*EXERCISE INPUT*
+++
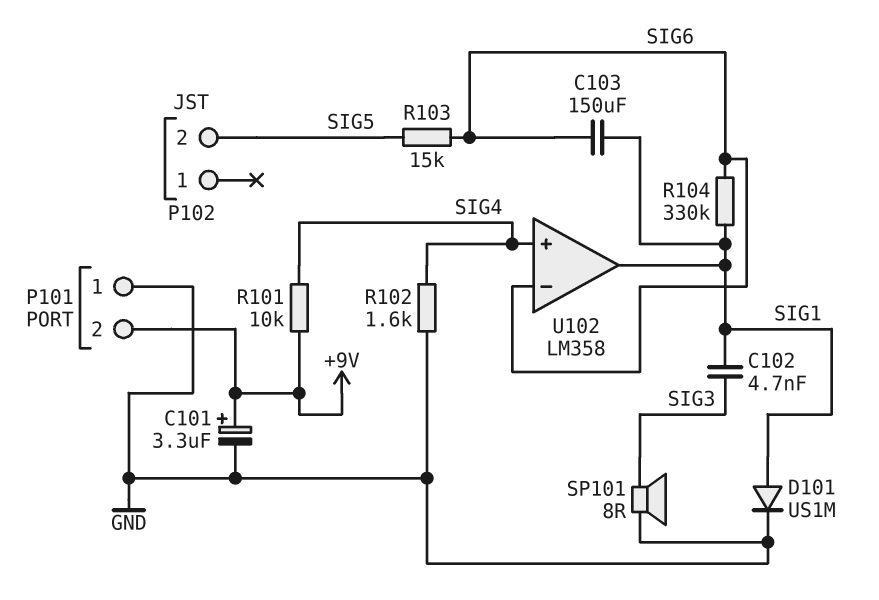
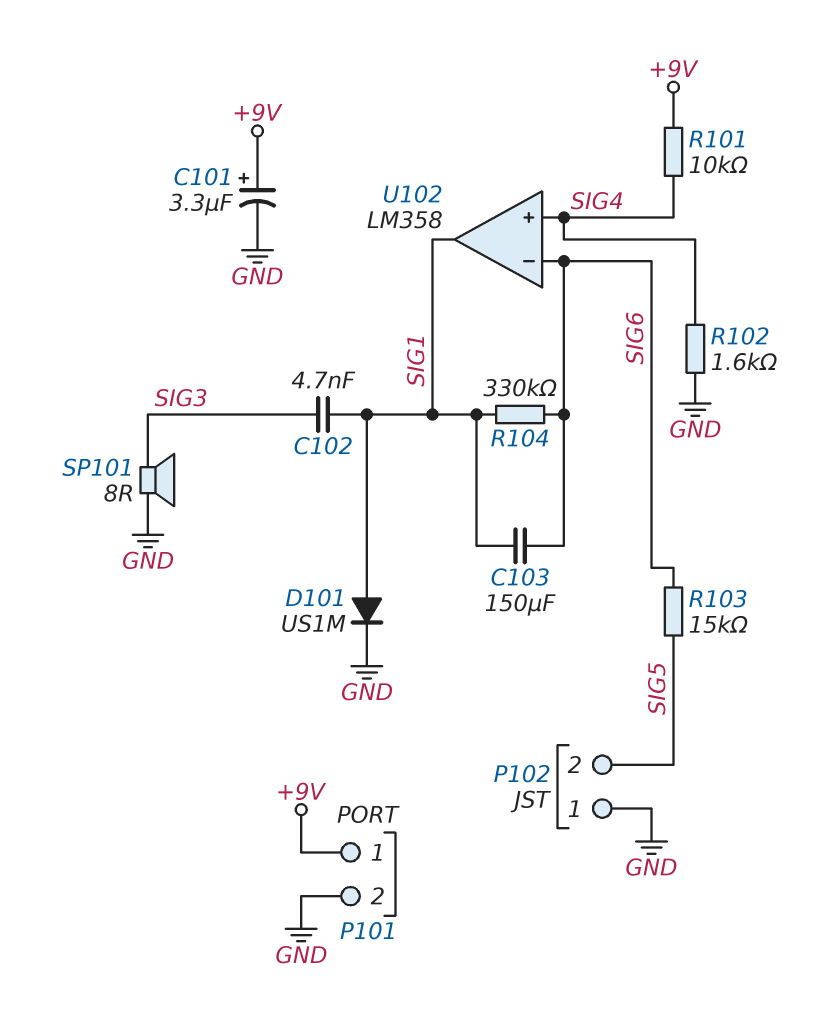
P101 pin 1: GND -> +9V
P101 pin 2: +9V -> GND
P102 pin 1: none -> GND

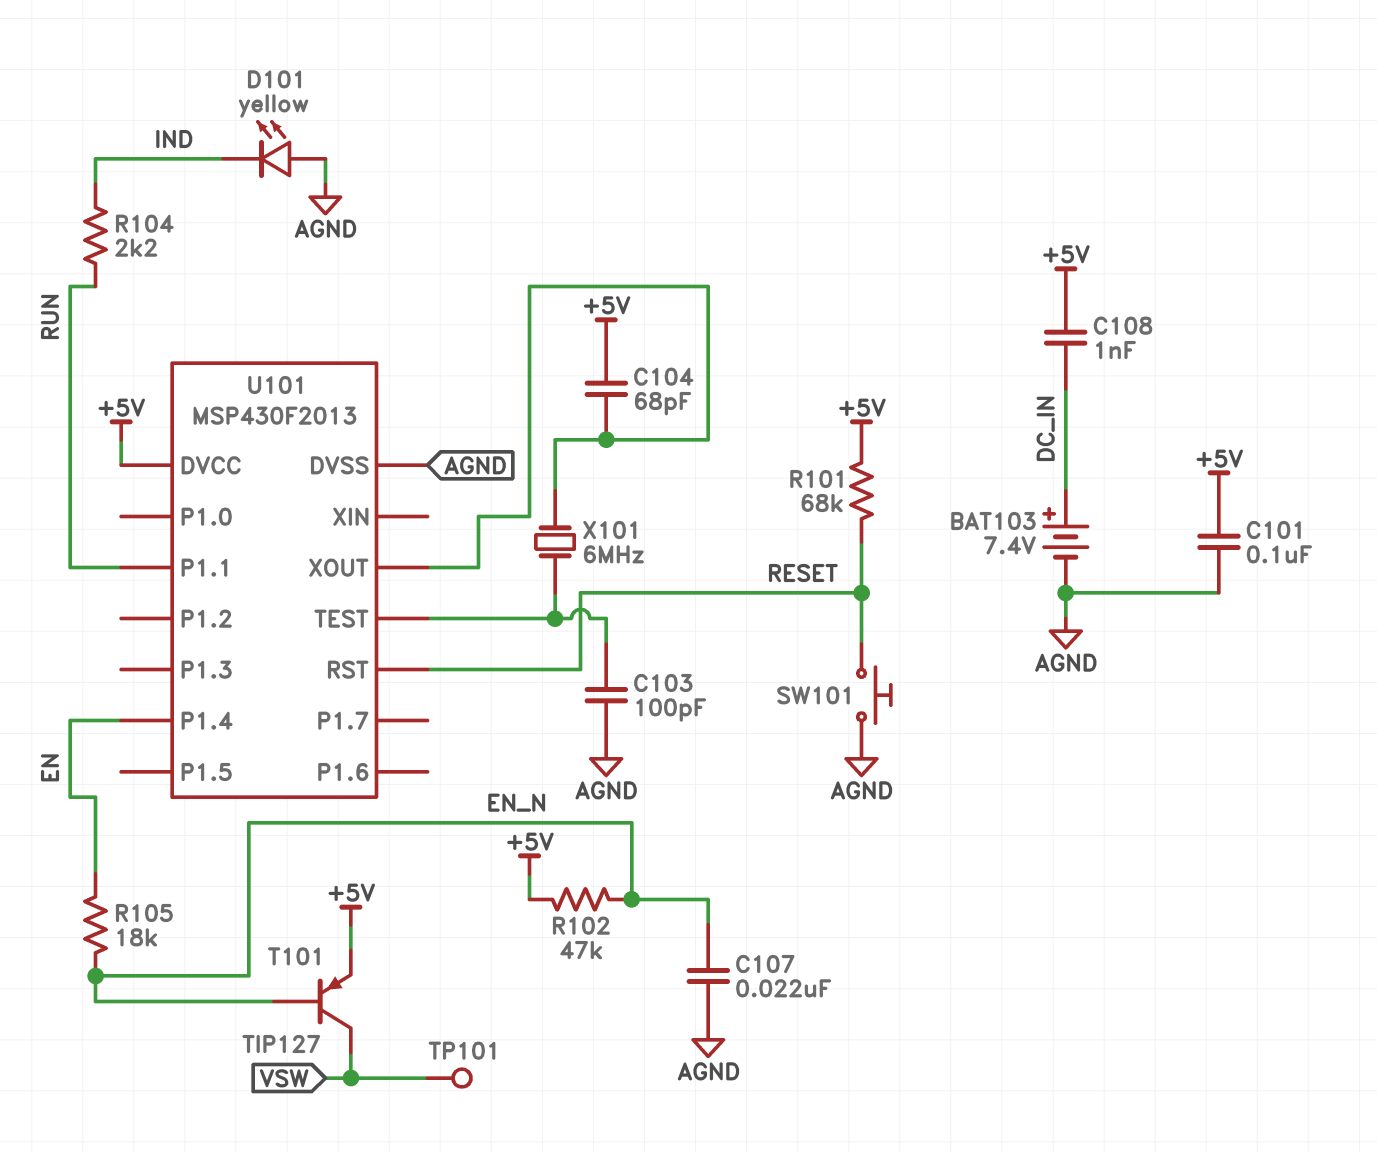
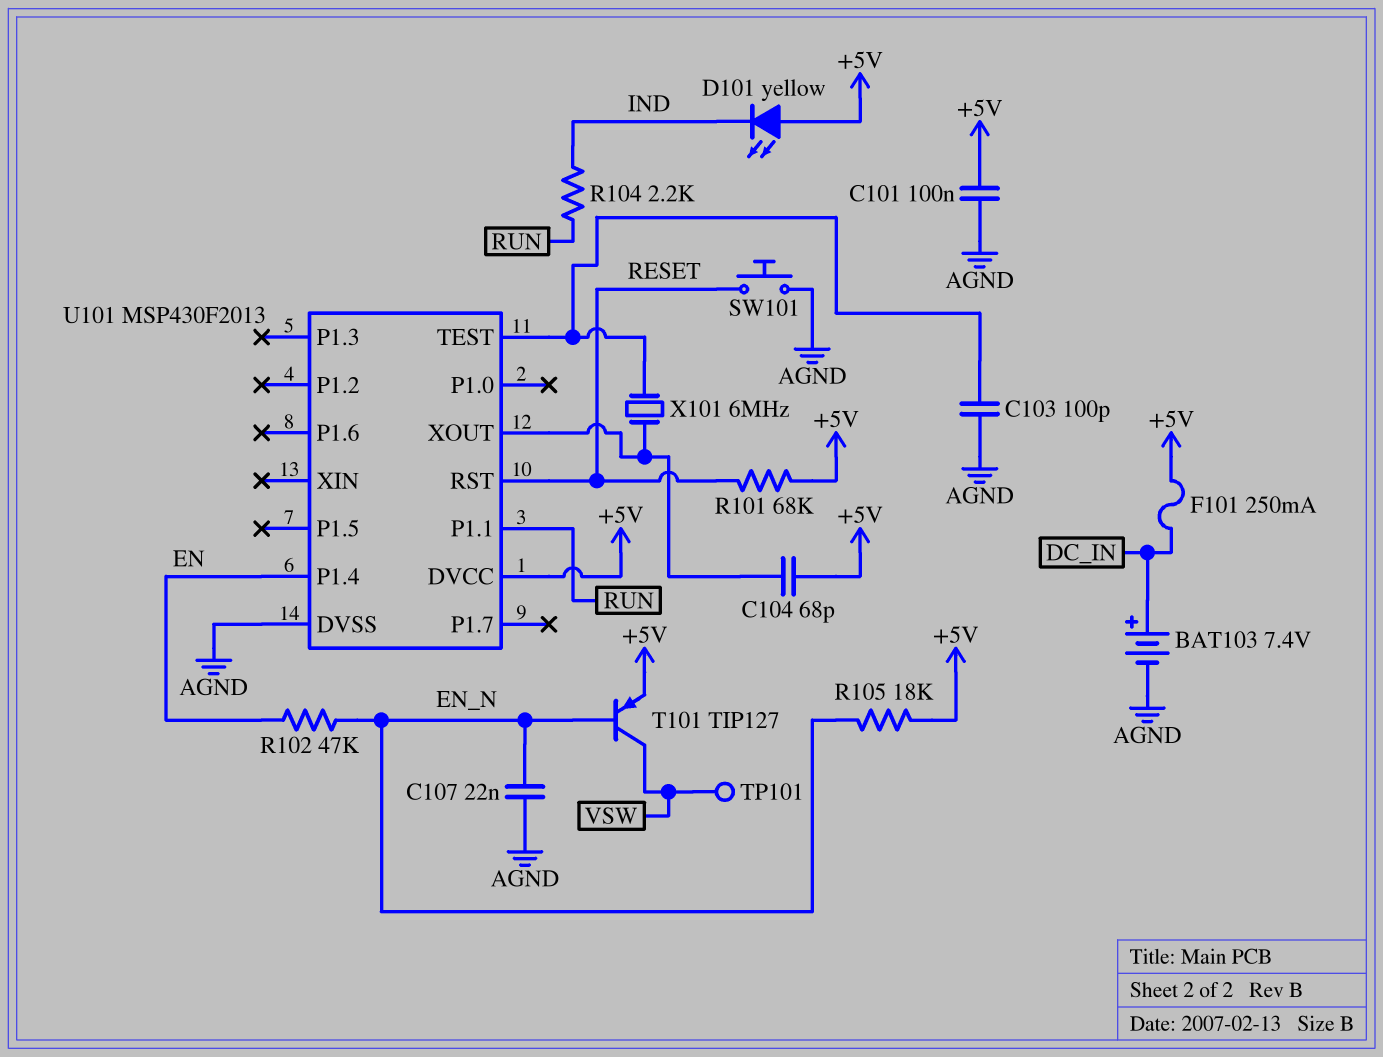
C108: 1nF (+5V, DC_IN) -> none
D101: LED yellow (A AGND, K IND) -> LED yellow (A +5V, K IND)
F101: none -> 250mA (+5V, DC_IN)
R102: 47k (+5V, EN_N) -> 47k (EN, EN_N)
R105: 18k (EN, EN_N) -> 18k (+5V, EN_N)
+++
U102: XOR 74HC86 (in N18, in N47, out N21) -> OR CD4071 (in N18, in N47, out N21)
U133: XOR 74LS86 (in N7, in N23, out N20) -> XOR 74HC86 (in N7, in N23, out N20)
+++
Transcribe exactly the lines above, beginning at the one with "P101 pin 1: GND -> +9V" and going up to and including the one with "R105: 18k (EN, EN_N) -> 18k (+5V, EN_N)". Pictures do not belong in the copy.

*COMPLETED TASK*
P101 pin 1: GND -> +9V
P101 pin 2: +9V -> GND
P102 pin 1: none -> GND

C108: 1nF (+5V, DC_IN) -> none
D101: LED yellow (A AGND, K IND) -> LED yellow (A +5V, K IND)
F101: none -> 250mA (+5V, DC_IN)
R102: 47k (+5V, EN_N) -> 47k (EN, EN_N)
R105: 18k (EN, EN_N) -> 18k (+5V, EN_N)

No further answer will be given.